(YOUR ASSIGNMENT) Set down exactly, with nothing added, the lines from the one containing "U4: MSP430G2231 -> MSP430G2001" through the end of the entries.

---*---

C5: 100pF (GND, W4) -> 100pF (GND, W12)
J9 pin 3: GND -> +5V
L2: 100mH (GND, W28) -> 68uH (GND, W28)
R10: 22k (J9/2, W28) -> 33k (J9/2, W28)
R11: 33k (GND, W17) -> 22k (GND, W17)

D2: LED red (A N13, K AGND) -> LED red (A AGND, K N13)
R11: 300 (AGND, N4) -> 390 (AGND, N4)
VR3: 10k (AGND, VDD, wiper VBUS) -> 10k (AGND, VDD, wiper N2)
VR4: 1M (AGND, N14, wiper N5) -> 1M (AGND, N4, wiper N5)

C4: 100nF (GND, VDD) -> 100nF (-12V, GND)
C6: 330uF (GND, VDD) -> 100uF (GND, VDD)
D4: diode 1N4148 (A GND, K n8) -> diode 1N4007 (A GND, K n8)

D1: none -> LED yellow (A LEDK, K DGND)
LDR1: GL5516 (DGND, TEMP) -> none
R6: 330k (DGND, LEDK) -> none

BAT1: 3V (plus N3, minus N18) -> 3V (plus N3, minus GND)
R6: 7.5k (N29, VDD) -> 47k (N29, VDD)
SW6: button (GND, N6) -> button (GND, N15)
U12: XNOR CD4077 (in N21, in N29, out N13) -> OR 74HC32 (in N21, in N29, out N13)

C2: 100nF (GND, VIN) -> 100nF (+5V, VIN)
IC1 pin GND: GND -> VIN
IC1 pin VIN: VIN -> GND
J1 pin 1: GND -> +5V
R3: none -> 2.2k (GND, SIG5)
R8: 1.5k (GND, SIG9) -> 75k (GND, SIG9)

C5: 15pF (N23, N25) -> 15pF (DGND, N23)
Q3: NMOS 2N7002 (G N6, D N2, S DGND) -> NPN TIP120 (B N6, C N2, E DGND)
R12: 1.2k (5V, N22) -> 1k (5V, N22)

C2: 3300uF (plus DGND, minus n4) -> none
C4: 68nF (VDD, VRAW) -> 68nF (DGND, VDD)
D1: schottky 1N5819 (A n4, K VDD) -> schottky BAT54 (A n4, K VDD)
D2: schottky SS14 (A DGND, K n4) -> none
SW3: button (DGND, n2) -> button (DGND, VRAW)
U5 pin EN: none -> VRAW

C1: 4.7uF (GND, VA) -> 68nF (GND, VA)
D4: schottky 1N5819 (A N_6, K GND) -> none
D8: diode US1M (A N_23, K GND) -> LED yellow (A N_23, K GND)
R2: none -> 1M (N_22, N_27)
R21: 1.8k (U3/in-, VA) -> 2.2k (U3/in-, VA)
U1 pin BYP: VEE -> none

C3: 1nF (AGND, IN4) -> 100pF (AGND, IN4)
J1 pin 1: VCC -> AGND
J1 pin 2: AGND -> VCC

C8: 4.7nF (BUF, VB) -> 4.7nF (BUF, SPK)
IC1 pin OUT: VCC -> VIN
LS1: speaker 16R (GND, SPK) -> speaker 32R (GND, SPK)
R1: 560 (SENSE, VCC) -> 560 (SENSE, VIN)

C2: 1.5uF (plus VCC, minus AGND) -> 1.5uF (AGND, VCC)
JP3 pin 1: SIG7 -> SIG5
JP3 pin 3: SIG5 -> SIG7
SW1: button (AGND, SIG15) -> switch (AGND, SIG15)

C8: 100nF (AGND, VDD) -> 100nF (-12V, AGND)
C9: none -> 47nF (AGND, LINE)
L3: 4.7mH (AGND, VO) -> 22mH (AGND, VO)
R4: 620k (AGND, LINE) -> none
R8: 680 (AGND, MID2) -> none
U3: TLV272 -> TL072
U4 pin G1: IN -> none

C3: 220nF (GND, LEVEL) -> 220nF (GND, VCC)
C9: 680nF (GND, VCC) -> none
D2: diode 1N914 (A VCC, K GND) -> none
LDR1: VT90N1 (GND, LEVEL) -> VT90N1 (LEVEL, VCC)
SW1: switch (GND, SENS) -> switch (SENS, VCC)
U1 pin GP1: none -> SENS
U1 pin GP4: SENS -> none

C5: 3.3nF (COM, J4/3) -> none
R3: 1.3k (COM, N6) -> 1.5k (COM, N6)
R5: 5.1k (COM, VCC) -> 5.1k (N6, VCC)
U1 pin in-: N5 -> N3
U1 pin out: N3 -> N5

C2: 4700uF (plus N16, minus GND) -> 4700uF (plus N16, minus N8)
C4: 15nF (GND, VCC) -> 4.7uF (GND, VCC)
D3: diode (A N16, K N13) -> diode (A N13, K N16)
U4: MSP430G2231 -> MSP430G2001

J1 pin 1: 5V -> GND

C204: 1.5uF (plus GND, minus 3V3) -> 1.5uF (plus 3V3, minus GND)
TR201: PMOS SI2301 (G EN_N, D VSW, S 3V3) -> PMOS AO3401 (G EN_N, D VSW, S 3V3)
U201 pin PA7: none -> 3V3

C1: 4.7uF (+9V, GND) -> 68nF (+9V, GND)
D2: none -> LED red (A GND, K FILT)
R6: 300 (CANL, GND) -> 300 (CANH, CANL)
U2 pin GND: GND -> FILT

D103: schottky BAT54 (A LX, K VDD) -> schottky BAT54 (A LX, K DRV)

---*---

(THE COMPLETED TASK)
U4: MSP430G2231 -> MSP430G2001

J1 pin 1: 5V -> GND

C204: 1.5uF (plus GND, minus 3V3) -> 1.5uF (plus 3V3, minus GND)
TR201: PMOS SI2301 (G EN_N, D VSW, S 3V3) -> PMOS AO3401 (G EN_N, D VSW, S 3V3)
U201 pin PA7: none -> 3V3

C1: 4.7uF (+9V, GND) -> 68nF (+9V, GND)
D2: none -> LED red (A GND, K FILT)
R6: 300 (CANL, GND) -> 300 (CANH, CANL)
U2 pin GND: GND -> FILT

D103: schottky BAT54 (A LX, K VDD) -> schottky BAT54 (A LX, K DRV)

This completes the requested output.